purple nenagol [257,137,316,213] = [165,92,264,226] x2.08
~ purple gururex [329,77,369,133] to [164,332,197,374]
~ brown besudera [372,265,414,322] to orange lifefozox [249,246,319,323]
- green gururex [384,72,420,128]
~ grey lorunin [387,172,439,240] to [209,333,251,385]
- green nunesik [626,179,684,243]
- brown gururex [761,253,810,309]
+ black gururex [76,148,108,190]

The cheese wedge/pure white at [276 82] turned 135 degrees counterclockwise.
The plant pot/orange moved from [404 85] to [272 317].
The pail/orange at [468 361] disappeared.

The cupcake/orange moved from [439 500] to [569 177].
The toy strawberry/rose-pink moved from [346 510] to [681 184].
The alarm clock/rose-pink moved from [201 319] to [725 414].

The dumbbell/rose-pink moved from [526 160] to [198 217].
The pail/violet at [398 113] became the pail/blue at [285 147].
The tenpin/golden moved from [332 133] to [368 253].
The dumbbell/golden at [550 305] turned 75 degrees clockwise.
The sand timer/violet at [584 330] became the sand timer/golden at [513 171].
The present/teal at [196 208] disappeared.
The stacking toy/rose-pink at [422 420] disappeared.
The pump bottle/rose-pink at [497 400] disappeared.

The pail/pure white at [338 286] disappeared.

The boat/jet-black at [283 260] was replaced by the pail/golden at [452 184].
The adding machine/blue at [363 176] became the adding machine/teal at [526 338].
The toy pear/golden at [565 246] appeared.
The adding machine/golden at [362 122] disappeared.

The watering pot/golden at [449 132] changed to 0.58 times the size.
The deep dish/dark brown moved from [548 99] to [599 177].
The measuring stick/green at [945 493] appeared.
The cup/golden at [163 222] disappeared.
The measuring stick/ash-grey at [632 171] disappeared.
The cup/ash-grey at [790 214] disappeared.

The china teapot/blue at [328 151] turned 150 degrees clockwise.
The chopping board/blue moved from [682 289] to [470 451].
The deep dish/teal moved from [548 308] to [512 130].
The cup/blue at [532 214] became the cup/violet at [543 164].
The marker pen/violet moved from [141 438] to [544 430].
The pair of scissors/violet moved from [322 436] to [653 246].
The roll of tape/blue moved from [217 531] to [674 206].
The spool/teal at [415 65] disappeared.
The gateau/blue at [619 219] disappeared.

##########

■ **TASK**:
Retype all of the data exactly, so that nothing differs from what is given.

■ **RESPONSE AREA**:
purple nenagol [257,137,316,213] = [165,92,264,226] x2.08
~ purple gururex [329,77,369,133] to [164,332,197,374]
~ brown besudera [372,265,414,322] to orange lifefozox [249,246,319,323]
- green gururex [384,72,420,128]
~ grey lorunin [387,172,439,240] to [209,333,251,385]
- green nunesik [626,179,684,243]
- brown gururex [761,253,810,309]
+ black gururex [76,148,108,190]

The cheese wedge/pure white at [276 82] turned 135 degrees counterclockwise.
The plant pot/orange moved from [404 85] to [272 317].
The pail/orange at [468 361] disappeared.

The cupcake/orange moved from [439 500] to [569 177].
The toy strawberry/rose-pink moved from [346 510] to [681 184].
The alarm clock/rose-pink moved from [201 319] to [725 414].

The dumbbell/rose-pink moved from [526 160] to [198 217].
The pail/violet at [398 113] became the pail/blue at [285 147].
The tenpin/golden moved from [332 133] to [368 253].
The dumbbell/golden at [550 305] turned 75 degrees clockwise.
The sand timer/violet at [584 330] became the sand timer/golden at [513 171].
The present/teal at [196 208] disappeared.
The stacking toy/rose-pink at [422 420] disappeared.
The pump bottle/rose-pink at [497 400] disappeared.

The pail/pure white at [338 286] disappeared.

The boat/jet-black at [283 260] was replaced by the pail/golden at [452 184].
The adding machine/blue at [363 176] became the adding machine/teal at [526 338].
The toy pear/golden at [565 246] appeared.
The adding machine/golden at [362 122] disappeared.

The watering pot/golden at [449 132] changed to 0.58 times the size.
The deep dish/dark brown moved from [548 99] to [599 177].
The measuring stick/green at [945 493] appeared.
The cup/golden at [163 222] disappeared.
The measuring stick/ash-grey at [632 171] disappeared.
The cup/ash-grey at [790 214] disappeared.

The china teapot/blue at [328 151] turned 150 degrees clockwise.
The chopping board/blue moved from [682 289] to [470 451].
The deep dish/teal moved from [548 308] to [512 130].
The cup/blue at [532 214] became the cup/violet at [543 164].
The marker pen/violet moved from [141 438] to [544 430].
The pair of scissors/violet moved from [322 436] to [653 246].
The roll of tape/blue moved from [217 531] to [674 206].
The spool/teal at [415 65] disappeared.
The gateau/blue at [619 219] disappeared.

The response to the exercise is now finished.